─── Record extracts ───

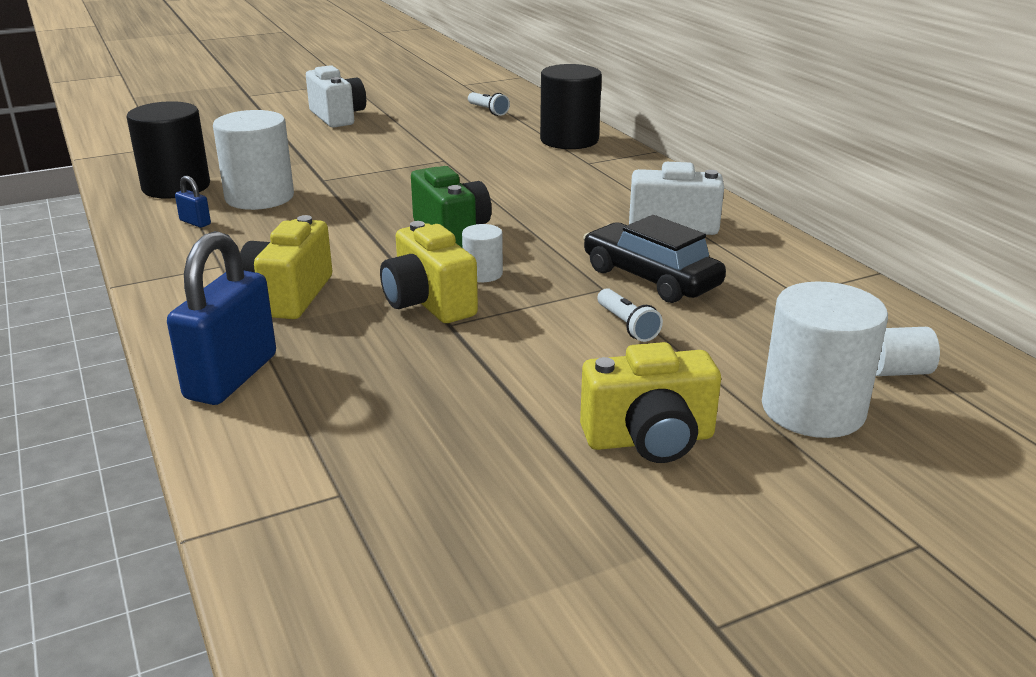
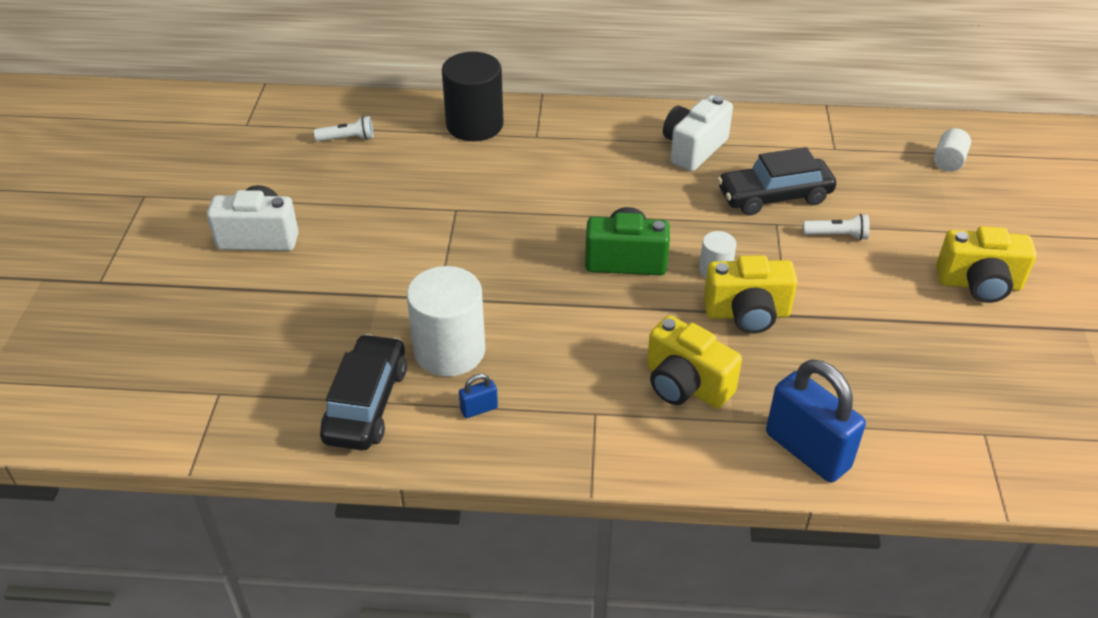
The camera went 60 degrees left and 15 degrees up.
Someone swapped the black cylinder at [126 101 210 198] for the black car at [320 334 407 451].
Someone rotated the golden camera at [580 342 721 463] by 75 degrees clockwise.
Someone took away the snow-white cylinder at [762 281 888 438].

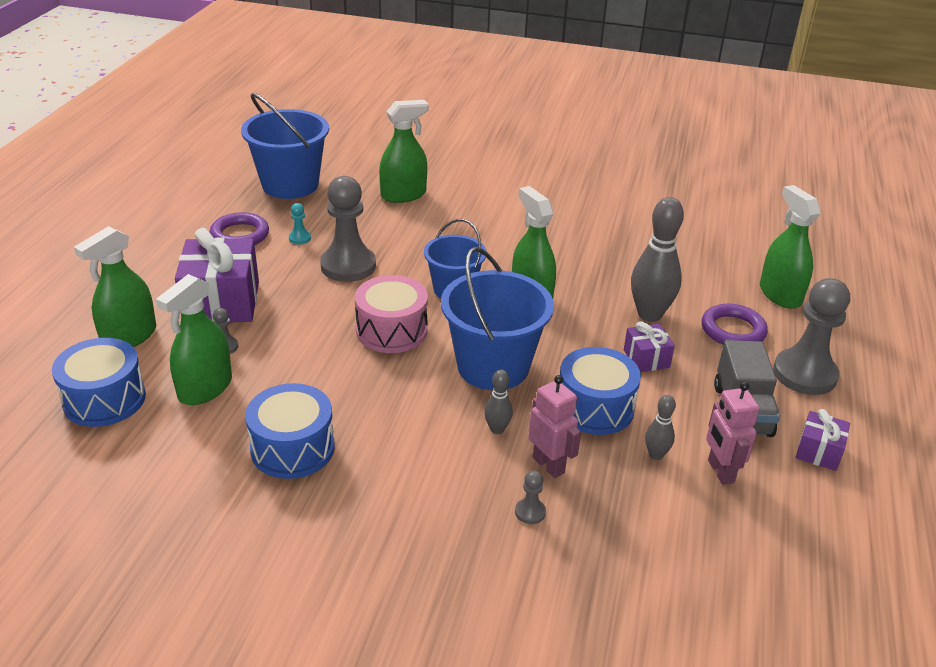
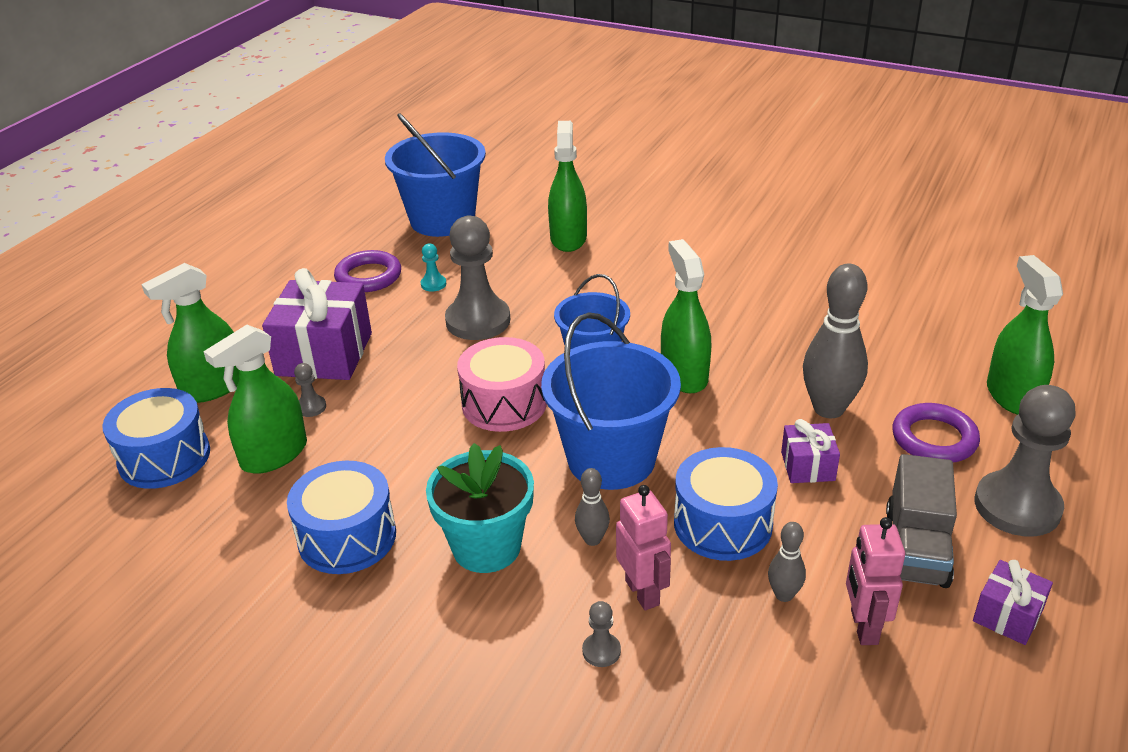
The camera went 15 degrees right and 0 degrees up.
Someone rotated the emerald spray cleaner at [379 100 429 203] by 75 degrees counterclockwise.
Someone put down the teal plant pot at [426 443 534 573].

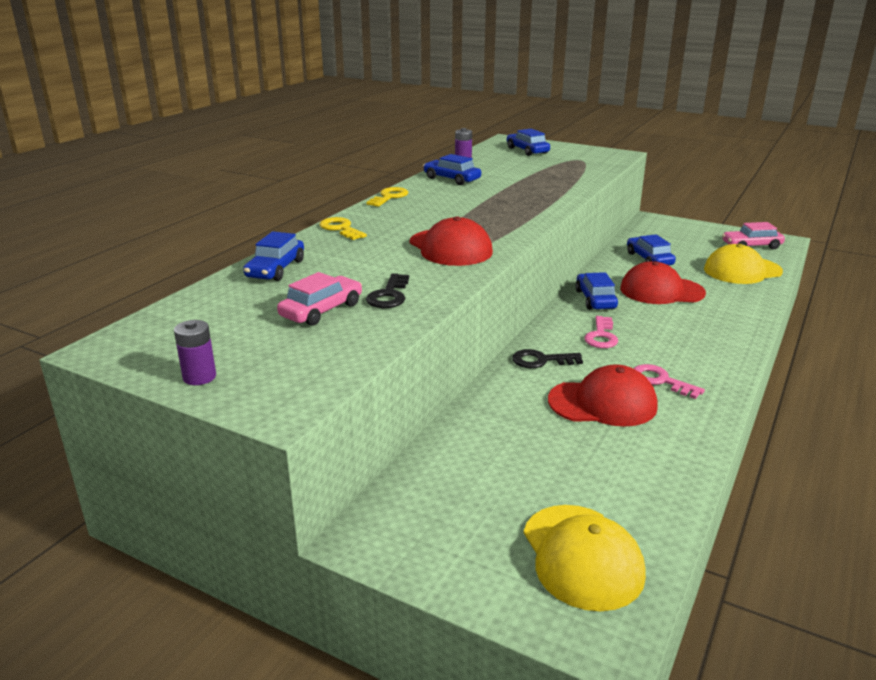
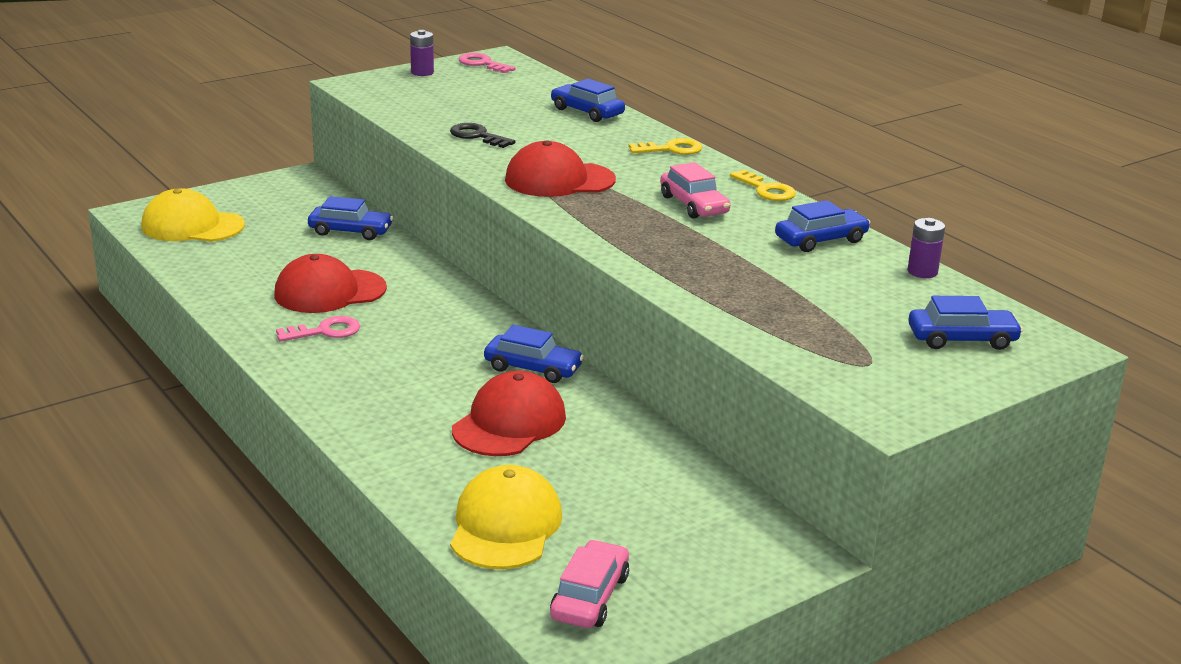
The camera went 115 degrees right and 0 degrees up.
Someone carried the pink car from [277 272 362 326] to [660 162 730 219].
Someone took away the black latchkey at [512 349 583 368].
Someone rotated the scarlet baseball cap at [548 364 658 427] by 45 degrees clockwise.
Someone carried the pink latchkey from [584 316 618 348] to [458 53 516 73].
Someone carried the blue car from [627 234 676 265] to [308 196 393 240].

───
─── Record extracts ───

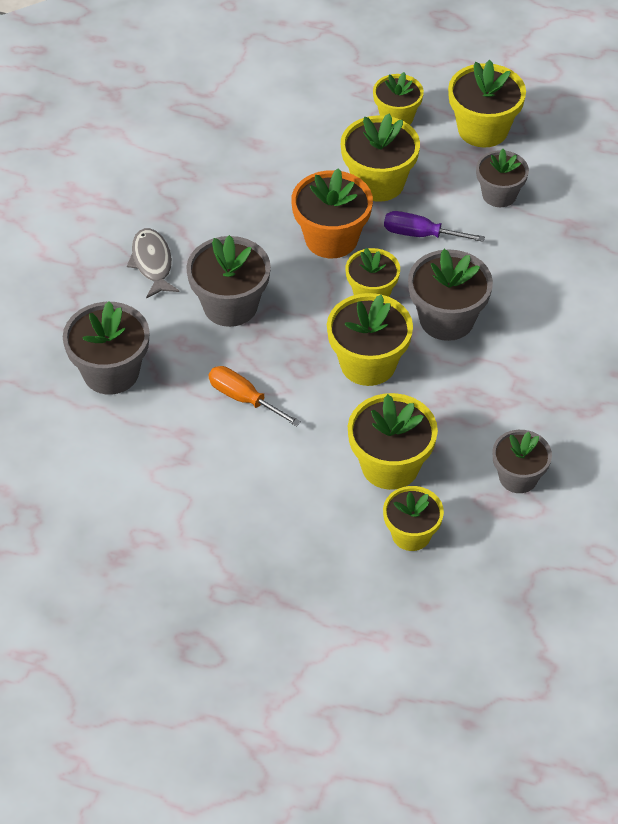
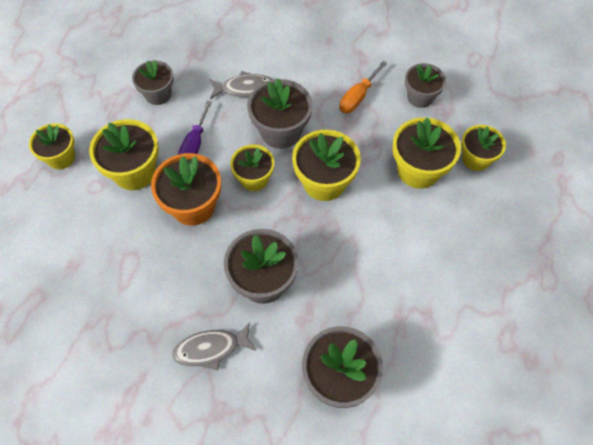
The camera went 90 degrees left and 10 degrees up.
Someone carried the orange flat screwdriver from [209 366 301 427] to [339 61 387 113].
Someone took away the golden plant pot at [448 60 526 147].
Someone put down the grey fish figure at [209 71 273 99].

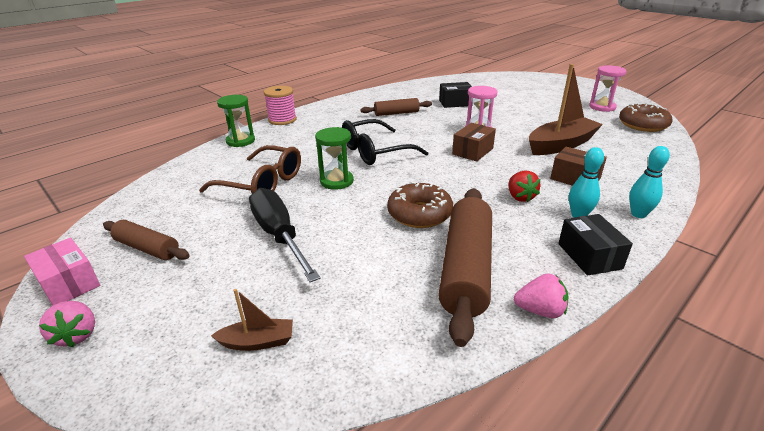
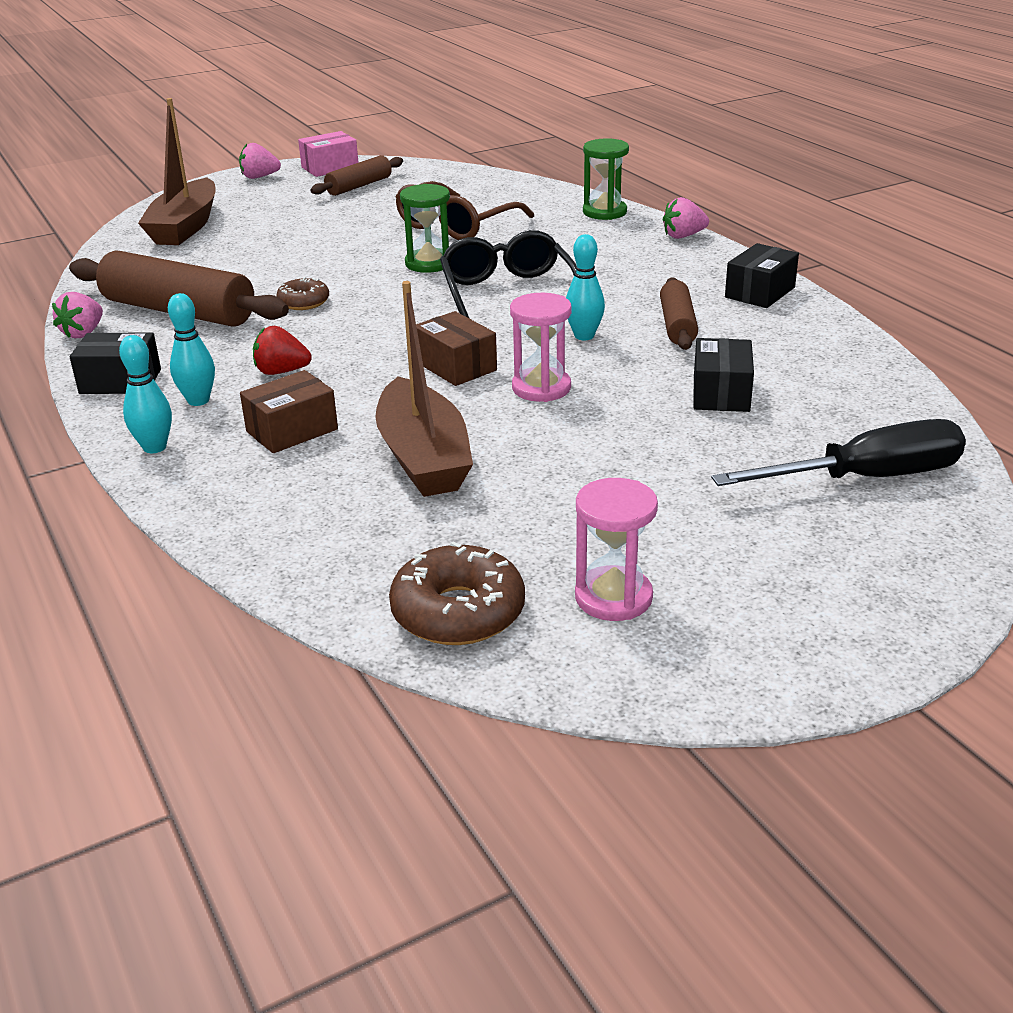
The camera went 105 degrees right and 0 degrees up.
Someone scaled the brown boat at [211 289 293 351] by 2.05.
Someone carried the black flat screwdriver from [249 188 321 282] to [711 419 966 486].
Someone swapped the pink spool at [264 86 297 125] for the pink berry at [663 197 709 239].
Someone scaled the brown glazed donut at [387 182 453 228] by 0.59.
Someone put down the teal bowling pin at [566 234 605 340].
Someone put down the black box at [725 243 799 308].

───

_Your objective:_ From the entries above, return exactly the line containing "Someone swapped the black", the line containing "Someone rotated the golden", and all lines between, and nothing else.

_Result:_
Someone swapped the black cylinder at [126 101 210 198] for the black car at [320 334 407 451].
Someone rotated the golden camera at [580 342 721 463] by 75 degrees clockwise.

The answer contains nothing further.